### Required action
The expected output is exactly the lines below, starting at the line with "brown flashlight: 6 -> 8" and ending at the line with "yellow lemon: 5 -> 3", both included; no other line belongs in it.

### Extracted information

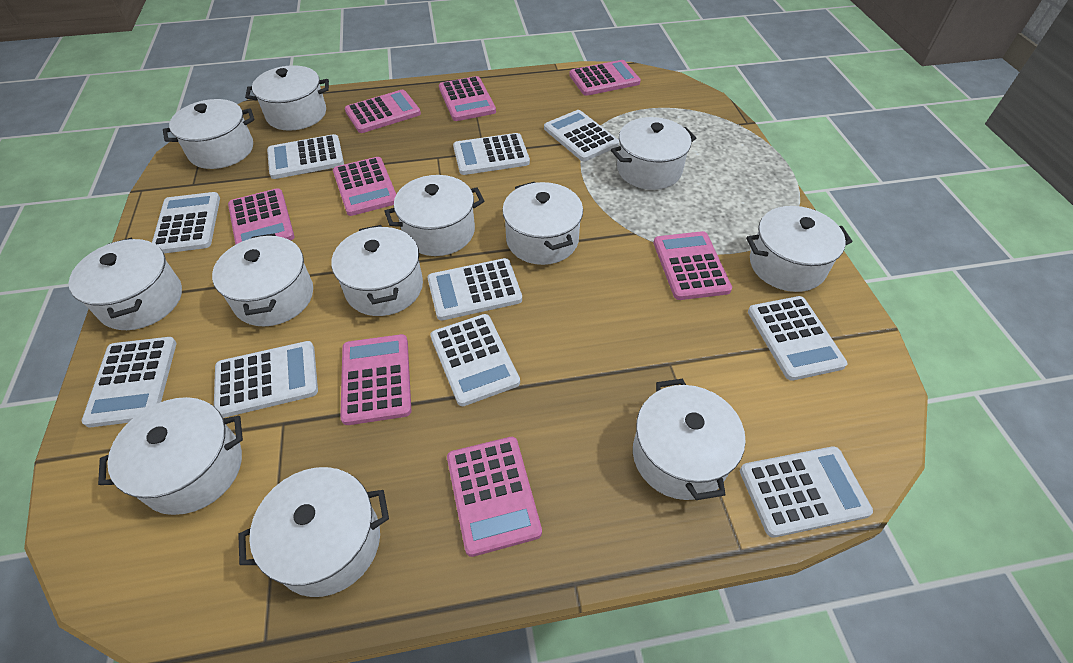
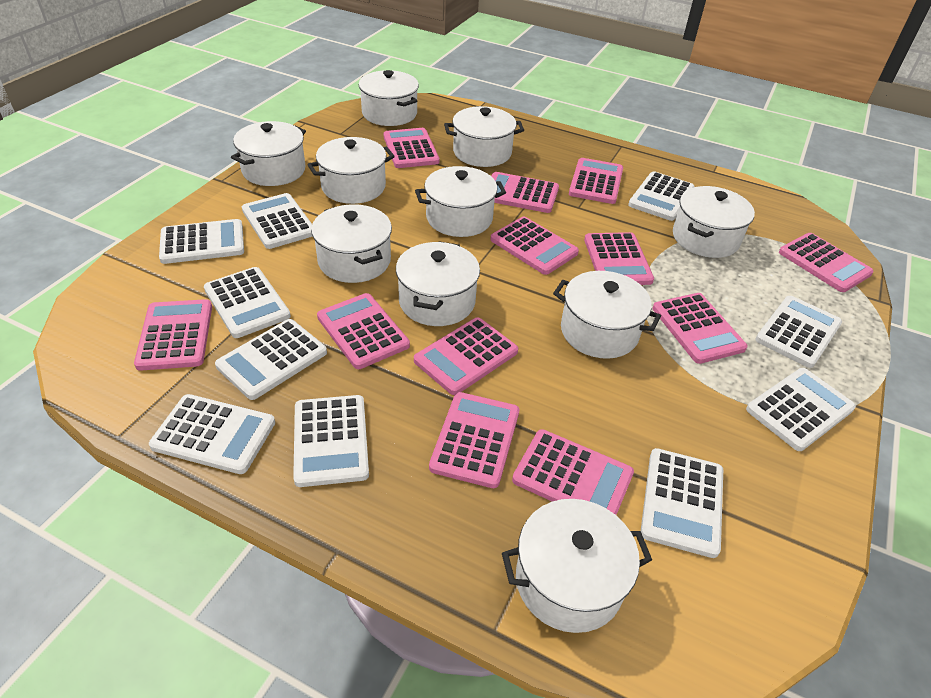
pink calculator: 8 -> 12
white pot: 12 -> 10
==
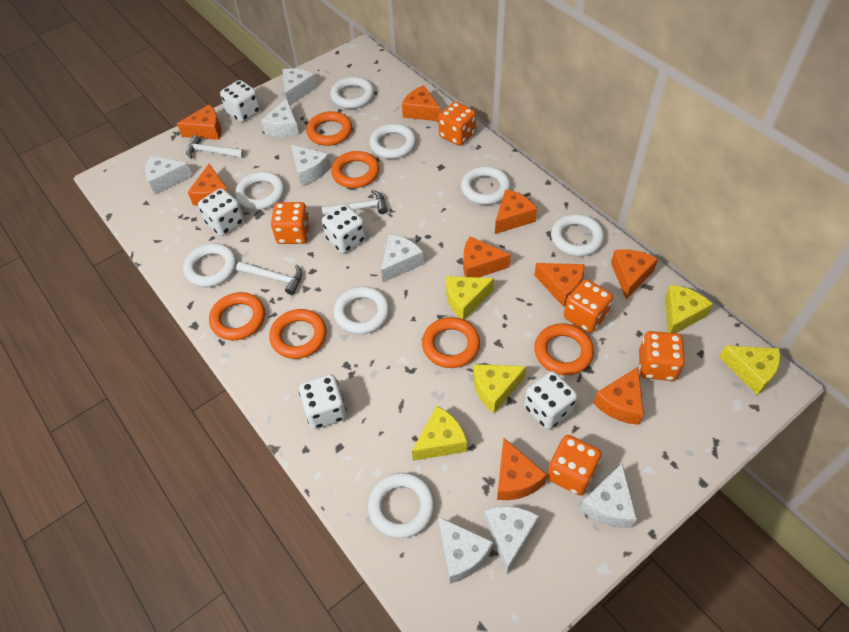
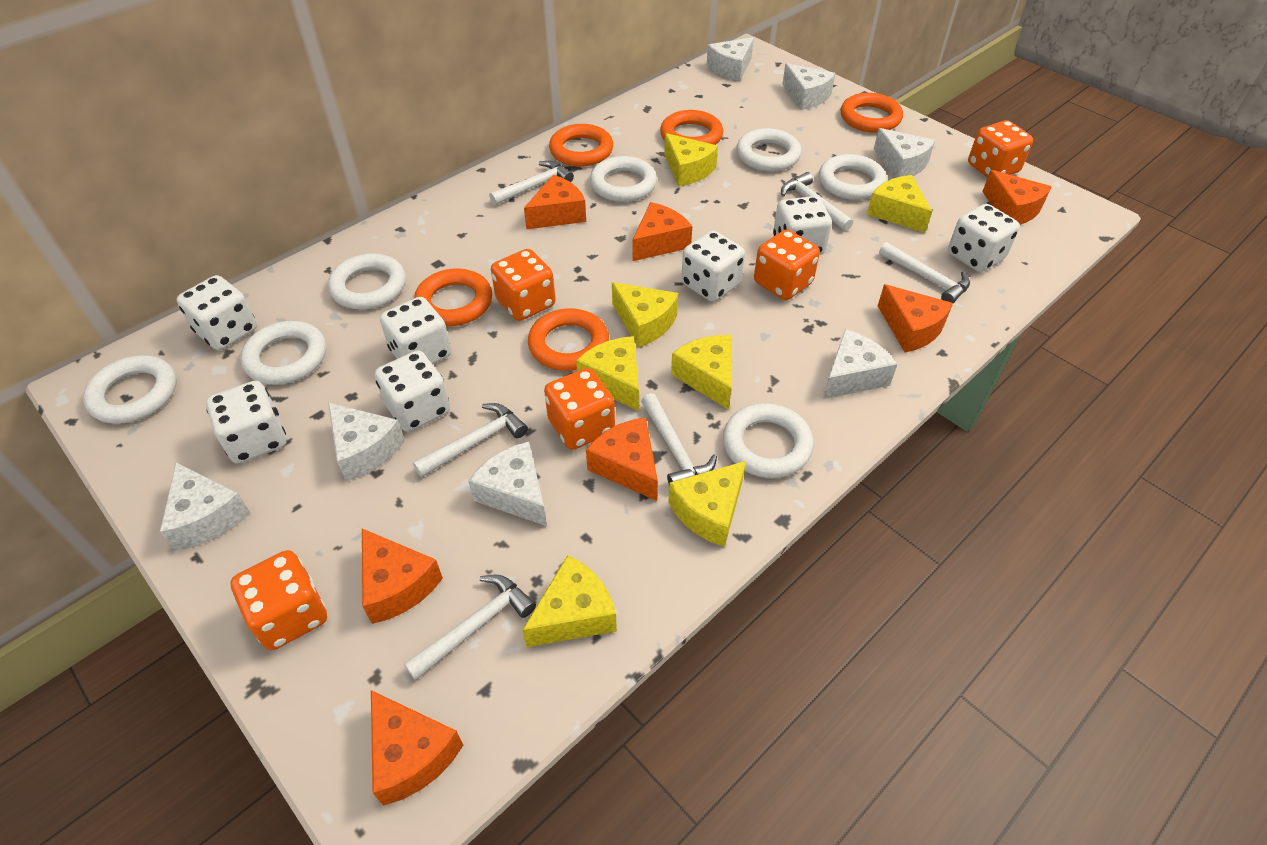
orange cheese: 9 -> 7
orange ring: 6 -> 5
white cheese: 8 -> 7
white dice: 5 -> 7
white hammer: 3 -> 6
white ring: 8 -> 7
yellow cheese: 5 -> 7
---
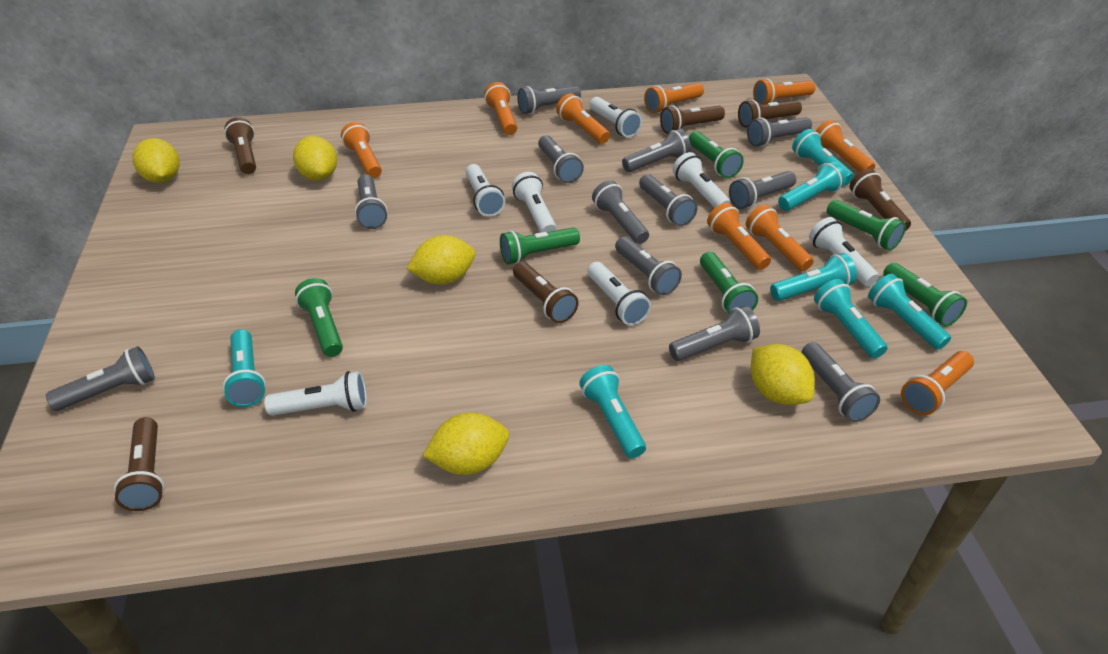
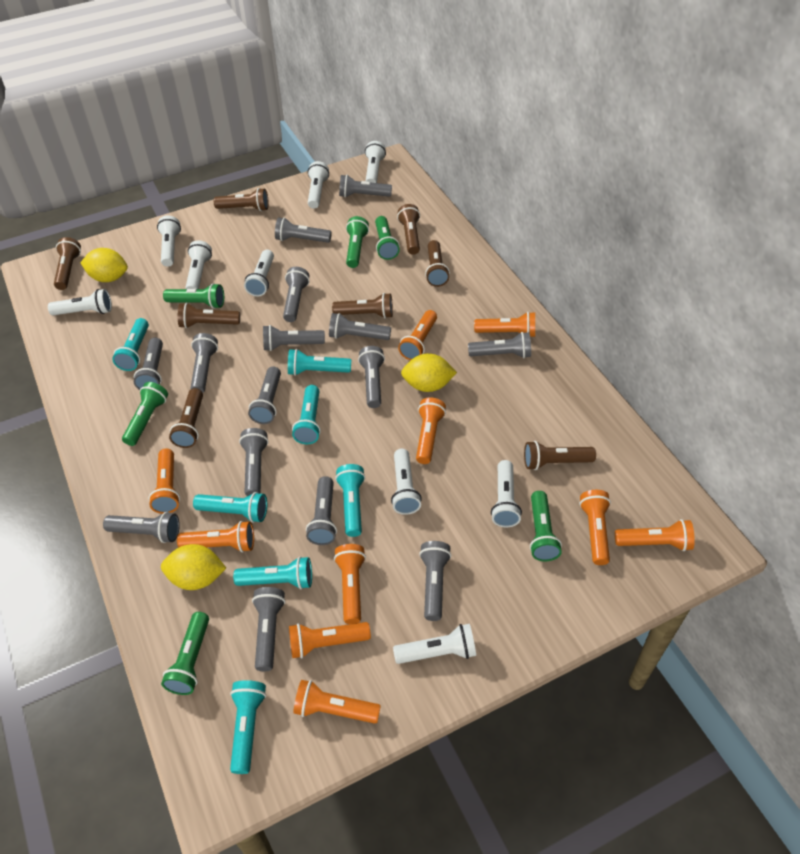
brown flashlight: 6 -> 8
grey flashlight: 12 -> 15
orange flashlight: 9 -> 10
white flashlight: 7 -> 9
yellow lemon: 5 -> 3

### Solved problem
brown flashlight: 6 -> 8
grey flashlight: 12 -> 15
orange flashlight: 9 -> 10
white flashlight: 7 -> 9
yellow lemon: 5 -> 3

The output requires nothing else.